*** Opening Information provided ***
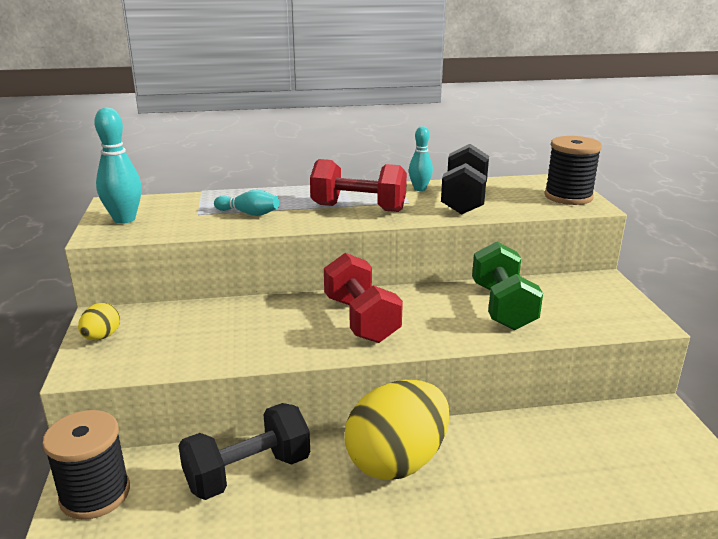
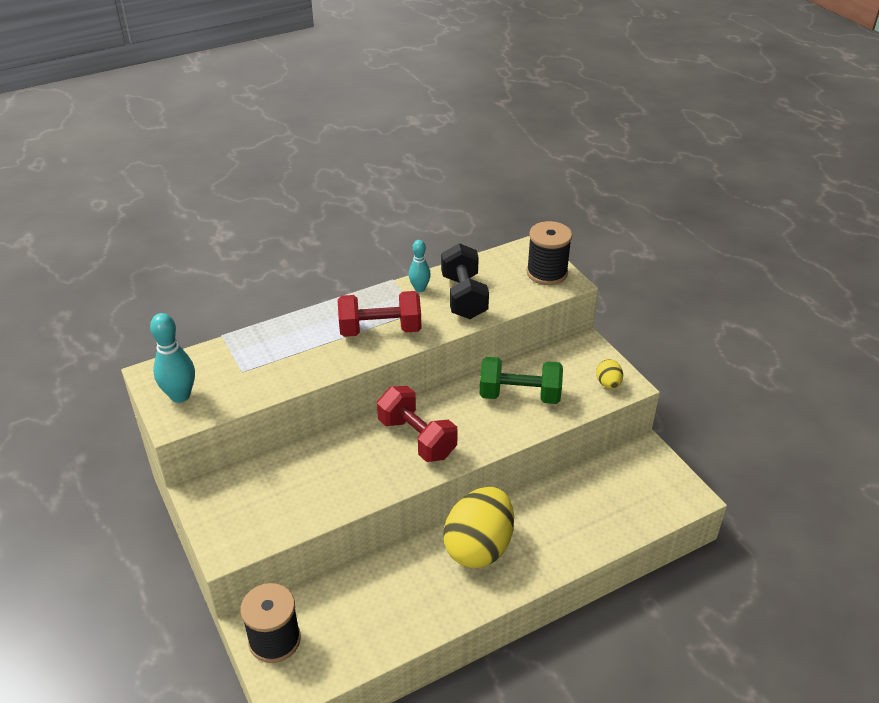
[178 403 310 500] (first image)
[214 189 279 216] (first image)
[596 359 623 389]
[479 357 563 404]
*** Closing Information provided ***
Work to be completed -
With the pictures removed, set down every line of the listing above exactly.

Exercise answer -
[178 403 310 500] (first image)
[214 189 279 216] (first image)
[596 359 623 389]
[479 357 563 404]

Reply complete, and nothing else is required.